• _THE PROBLEM_:
Your copy should match the records below exactly, except for the pictures.

• _DATA TO USE_:
○ ○ ○ ○

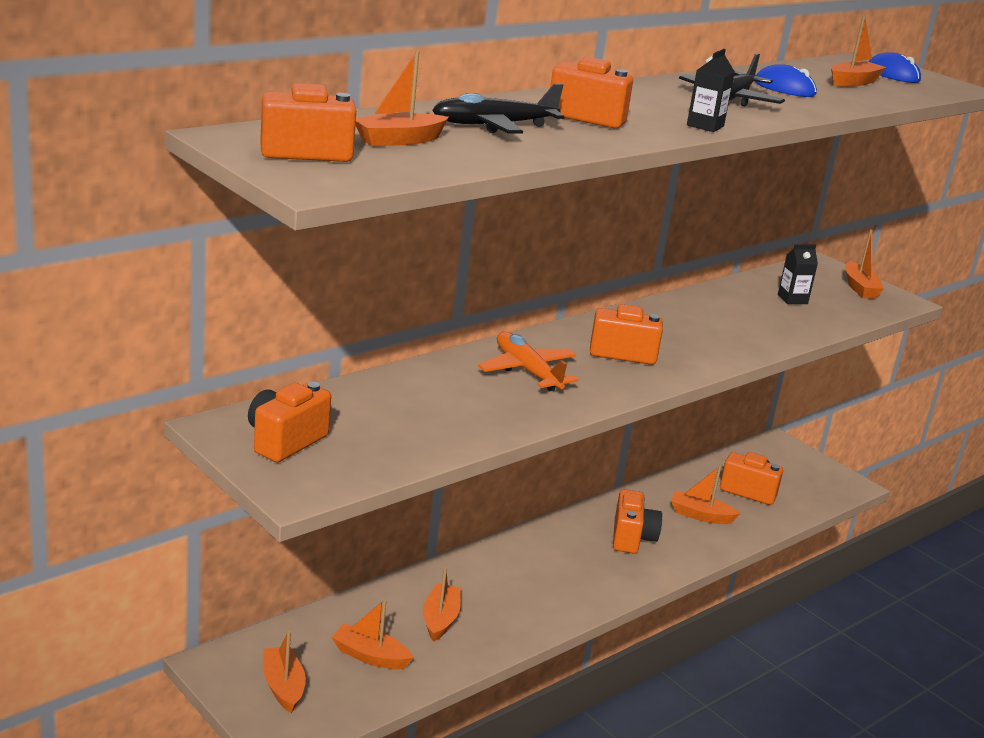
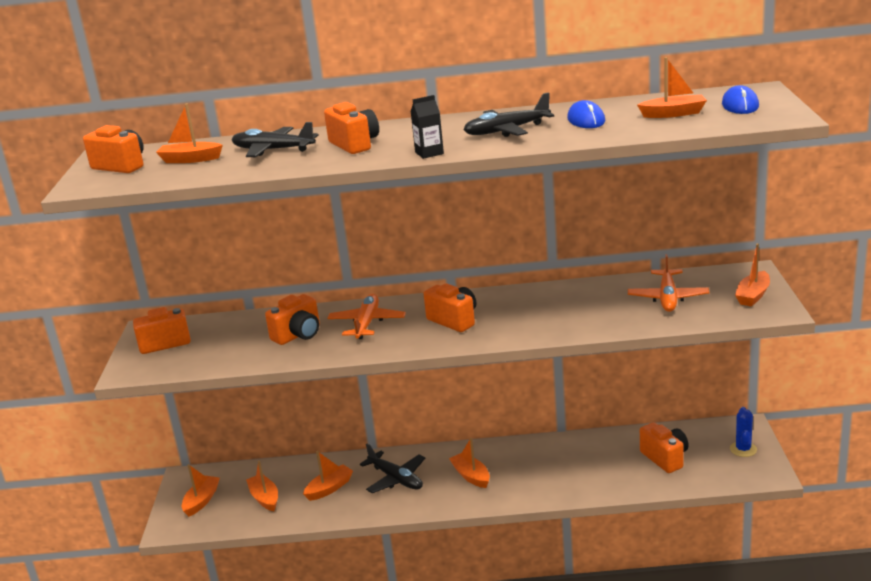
camera: 45 degrees right, 0 degrees up
orange camera [613,489,662,554] -> orange camera moved to [265,294,320,345]
orange boat [671,466,741,524] -> orange boat moved to [449,438,490,488]
black carton [778,244,818,304] -> orange plane [628,254,709,312]
none -> black plane [360,444,425,493]
none -> blue cactus [730,407,757,457]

○ ○ ○ ○

• _REPLY_:
camera: 45 degrees right, 0 degrees up
orange camera [613,489,662,554] -> orange camera moved to [265,294,320,345]
orange boat [671,466,741,524] -> orange boat moved to [449,438,490,488]
black carton [778,244,818,304] -> orange plane [628,254,709,312]
none -> black plane [360,444,425,493]
none -> blue cactus [730,407,757,457]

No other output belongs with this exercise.